**Required work**
The records below are to be transcribed exactly, with the pictures removed.
[Opening Material for this exercise section]
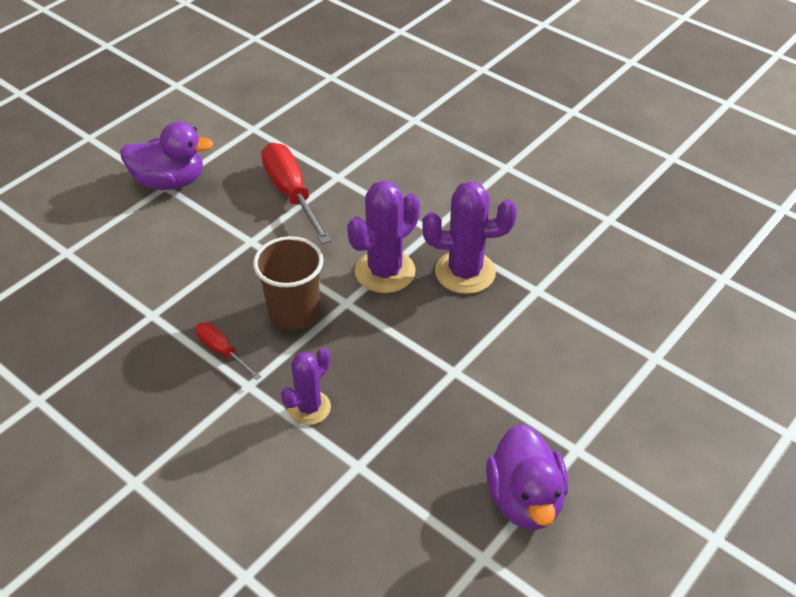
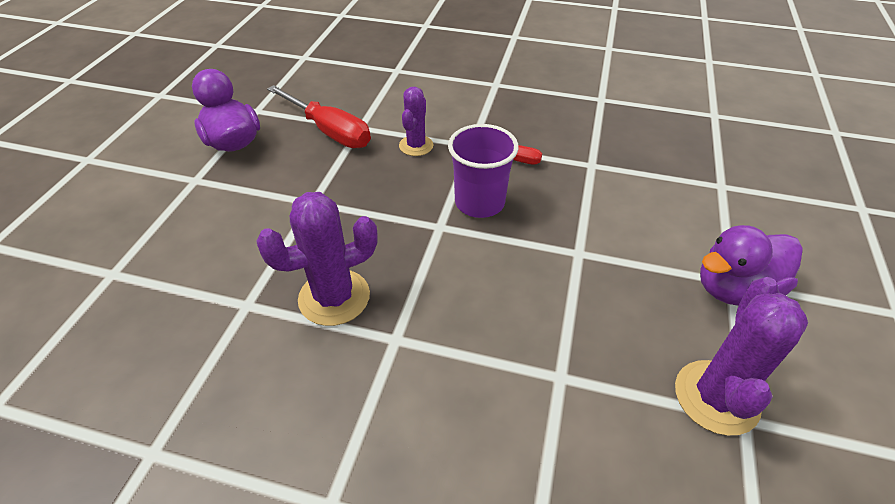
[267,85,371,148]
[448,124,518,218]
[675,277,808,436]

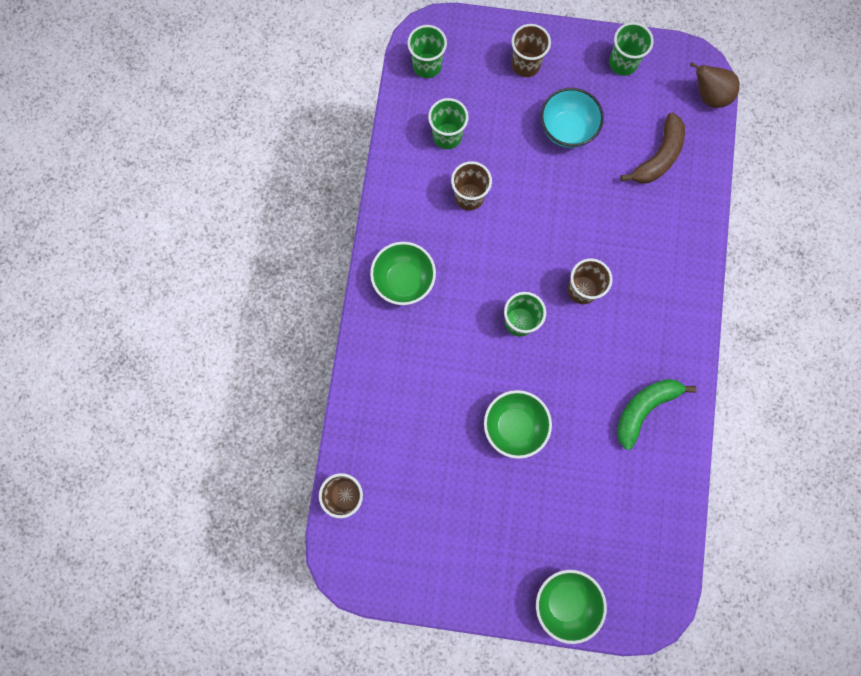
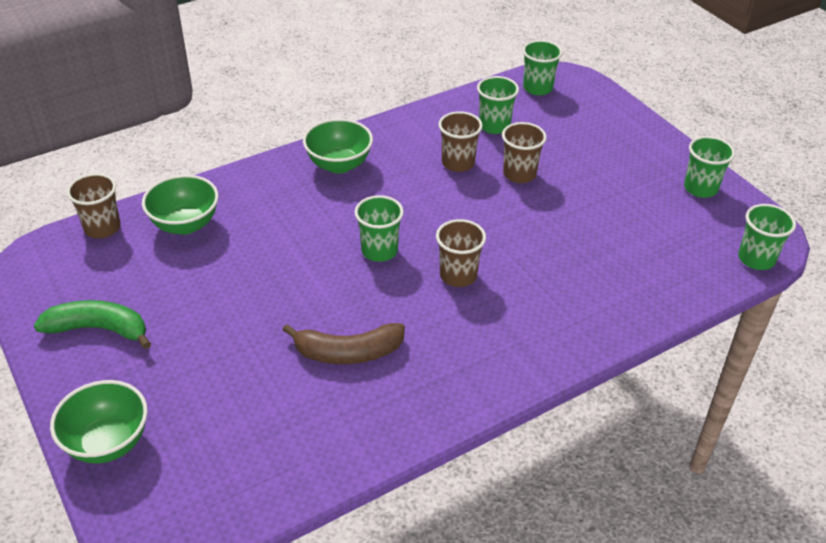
[34,300,151,349]
[142,175,219,235]
[283,323,405,364]
[502,122,547,183]
[738,204,796,270]
[541,88,604,148] (first image)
[Closing Material for this exercise section]
**Your response**
[267,85,371,148]
[448,124,518,218]
[675,277,808,436]

[34,300,151,349]
[142,175,219,235]
[283,323,405,364]
[502,122,547,183]
[738,204,796,270]
[541,88,604,148] (first image)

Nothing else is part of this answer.